**ACTIVITY**
Would you please output, word for word, the span of the listing below that opens on the line containing "camera: 65 degrees right, 25 degrees up" and closes on the line containing "(756, 220) = (446, 563): black"? Include both ends and nothing more.

**SUPPLIED ENTRIES**

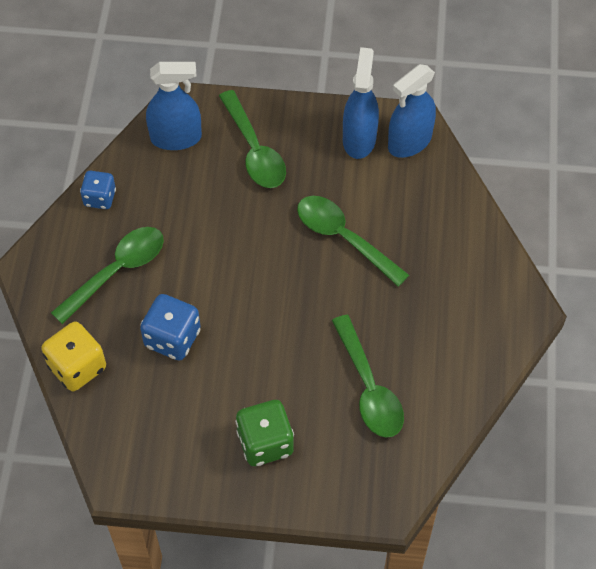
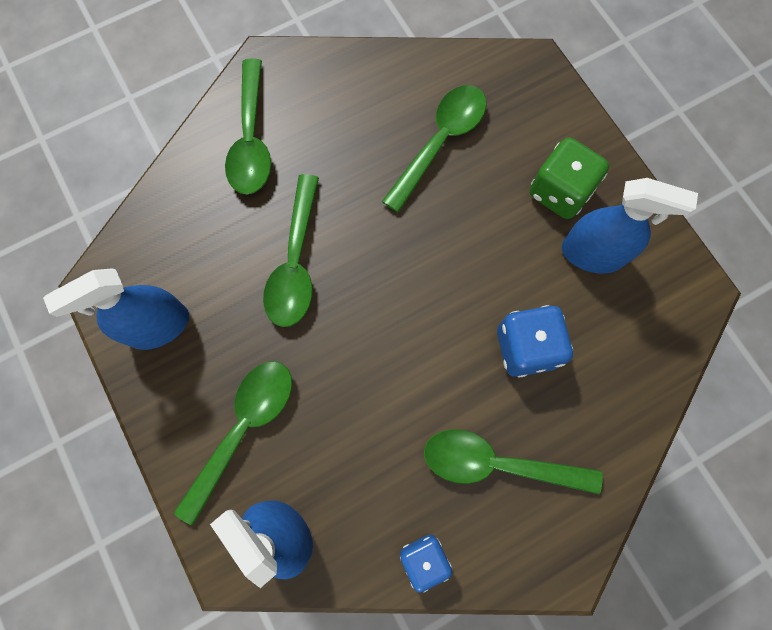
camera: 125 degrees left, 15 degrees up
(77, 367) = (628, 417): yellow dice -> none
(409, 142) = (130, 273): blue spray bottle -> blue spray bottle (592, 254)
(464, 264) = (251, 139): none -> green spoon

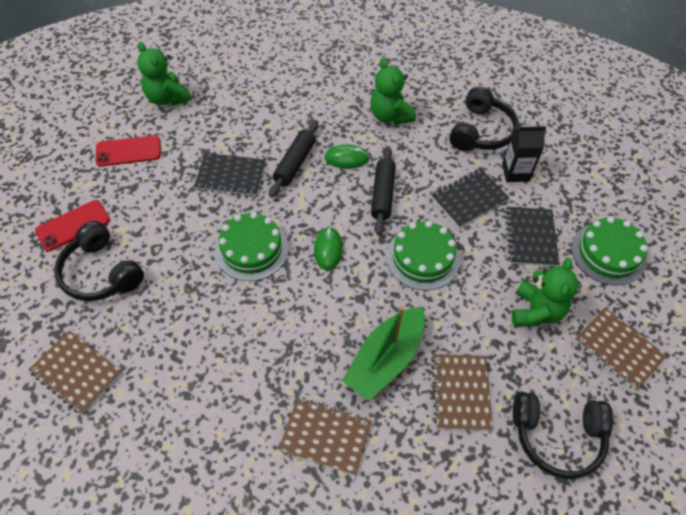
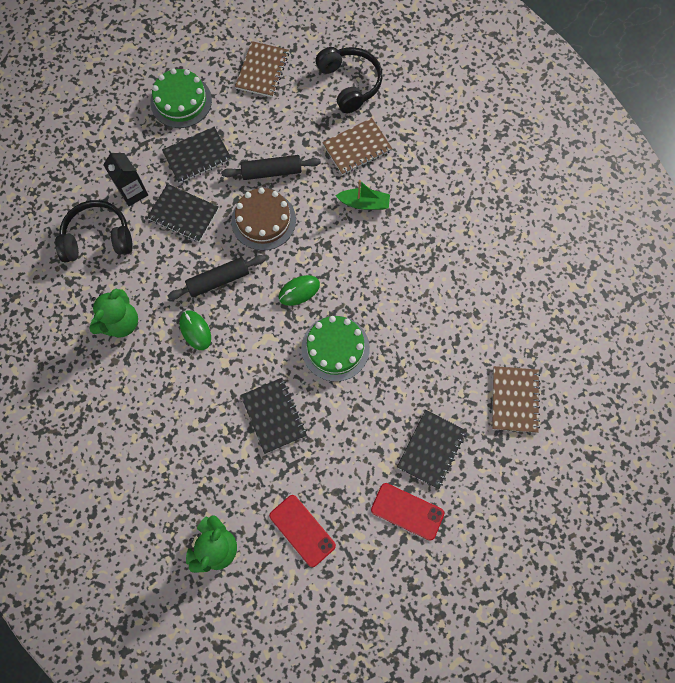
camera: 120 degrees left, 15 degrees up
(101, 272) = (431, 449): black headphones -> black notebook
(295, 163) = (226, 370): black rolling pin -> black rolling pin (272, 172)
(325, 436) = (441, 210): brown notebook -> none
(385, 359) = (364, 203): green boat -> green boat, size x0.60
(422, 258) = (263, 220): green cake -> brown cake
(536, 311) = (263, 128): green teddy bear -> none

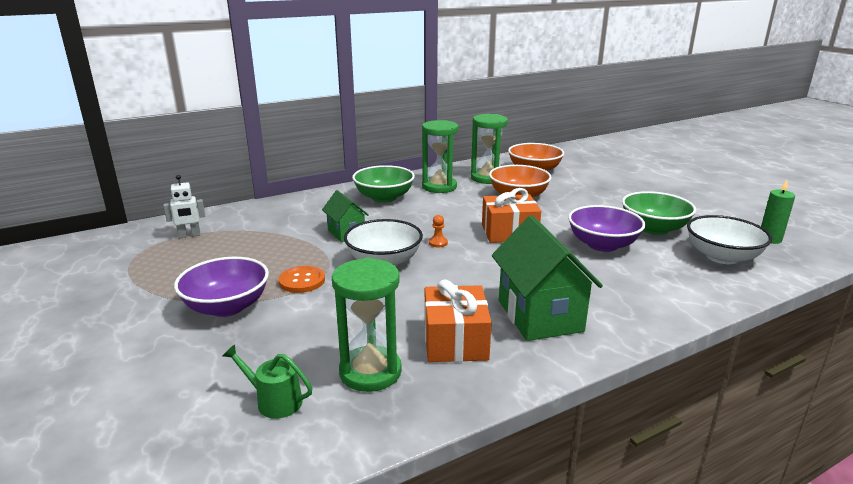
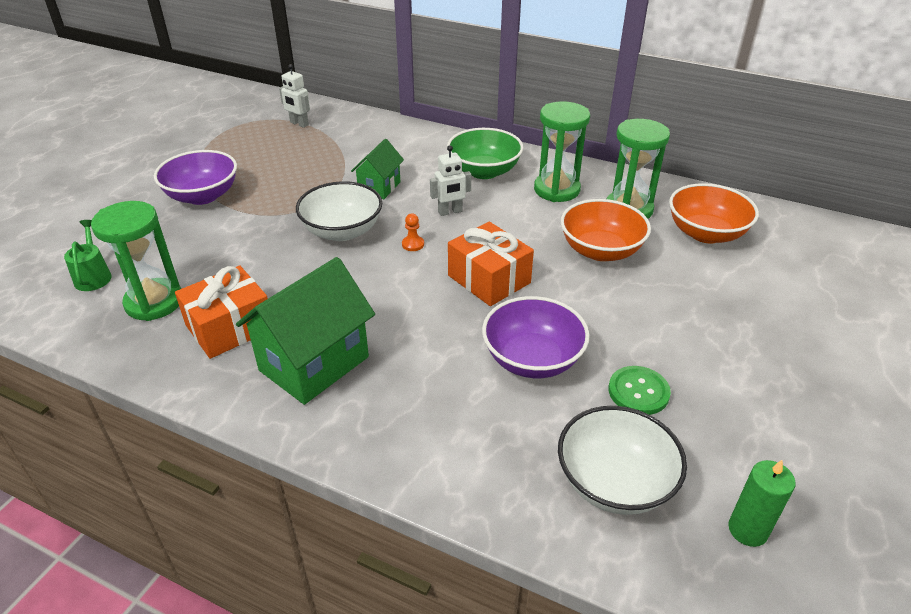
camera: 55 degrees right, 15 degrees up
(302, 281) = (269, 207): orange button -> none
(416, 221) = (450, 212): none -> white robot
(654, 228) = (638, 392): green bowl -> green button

...

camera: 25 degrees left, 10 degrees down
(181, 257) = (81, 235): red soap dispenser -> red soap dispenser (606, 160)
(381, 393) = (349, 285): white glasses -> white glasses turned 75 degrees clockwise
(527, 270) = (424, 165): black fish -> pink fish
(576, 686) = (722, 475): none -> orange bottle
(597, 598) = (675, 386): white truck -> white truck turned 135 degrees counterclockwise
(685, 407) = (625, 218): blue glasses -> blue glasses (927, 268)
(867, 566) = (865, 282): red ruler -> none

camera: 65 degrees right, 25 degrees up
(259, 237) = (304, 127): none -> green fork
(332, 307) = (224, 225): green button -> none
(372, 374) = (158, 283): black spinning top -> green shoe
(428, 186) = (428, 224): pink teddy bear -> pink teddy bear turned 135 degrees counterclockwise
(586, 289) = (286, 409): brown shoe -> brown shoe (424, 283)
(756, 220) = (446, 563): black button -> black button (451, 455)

**REPLY TO THE TASK**
camera: 65 degrees right, 25 degrees up
(259, 237) = (304, 127): none -> green fork
(332, 307) = (224, 225): green button -> none
(372, 374) = (158, 283): black spinning top -> green shoe
(428, 186) = (428, 224): pink teddy bear -> pink teddy bear turned 135 degrees counterclockwise
(586, 289) = (286, 409): brown shoe -> brown shoe (424, 283)
(756, 220) = (446, 563): black button -> black button (451, 455)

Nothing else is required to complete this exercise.